*DESCRIPTION OF THE TASK:* Print the data once more, exactly as given. Drop the pictures.

*Change listing data:*
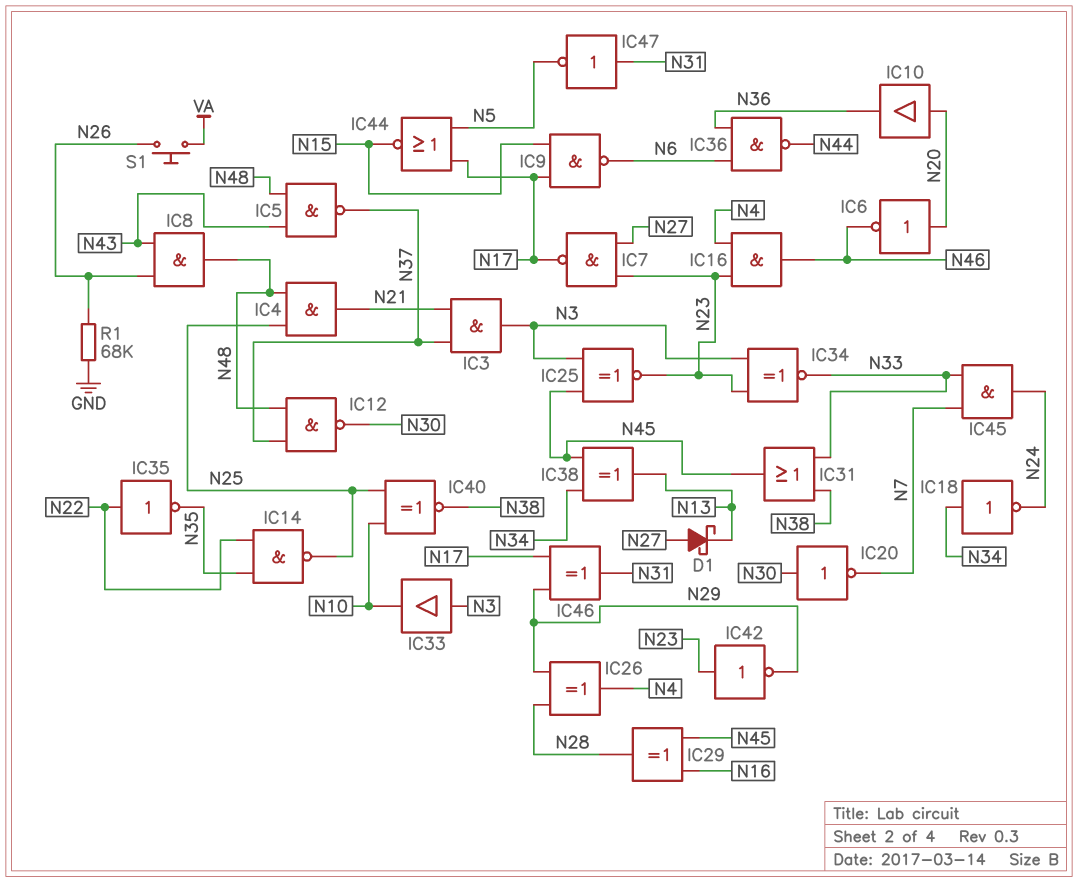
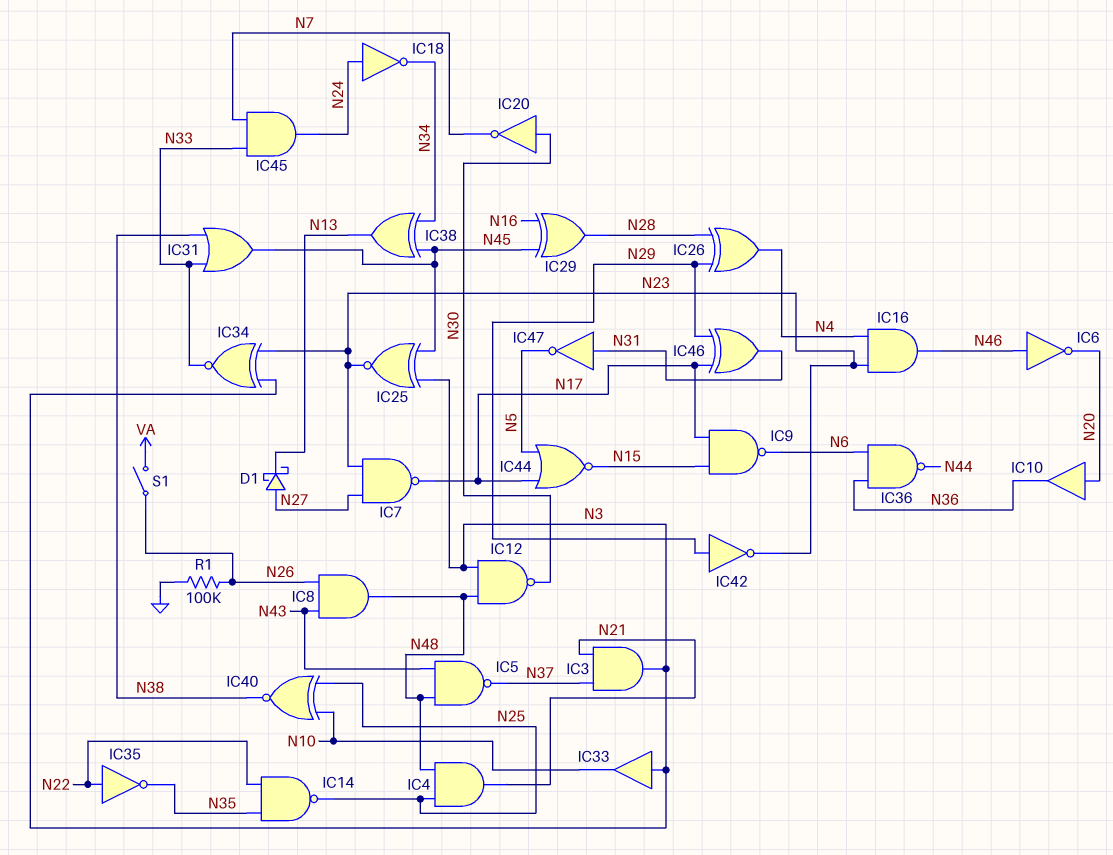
IC6: NOT (in N20, out N46) -> NOT (in N46, out N20)
IC12: NAND (in N37, in N48, out N30) -> NAND (in N3, in N48, out N30)
IC18: NOT (in N34, out N24) -> NOT (in N24, out N34)
IC42: NOT (in N23, out N29) -> NOT (in N29, out N23)
R1: 68k (GND, N26) -> 100k (GND, N26)
S1: button (N26, VA) -> switch (N26, VA)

*RESPONSE TO THIS EXERCISE:*
IC6: NOT (in N20, out N46) -> NOT (in N46, out N20)
IC12: NAND (in N37, in N48, out N30) -> NAND (in N3, in N48, out N30)
IC18: NOT (in N34, out N24) -> NOT (in N24, out N34)
IC42: NOT (in N23, out N29) -> NOT (in N29, out N23)
R1: 68k (GND, N26) -> 100k (GND, N26)
S1: button (N26, VA) -> switch (N26, VA)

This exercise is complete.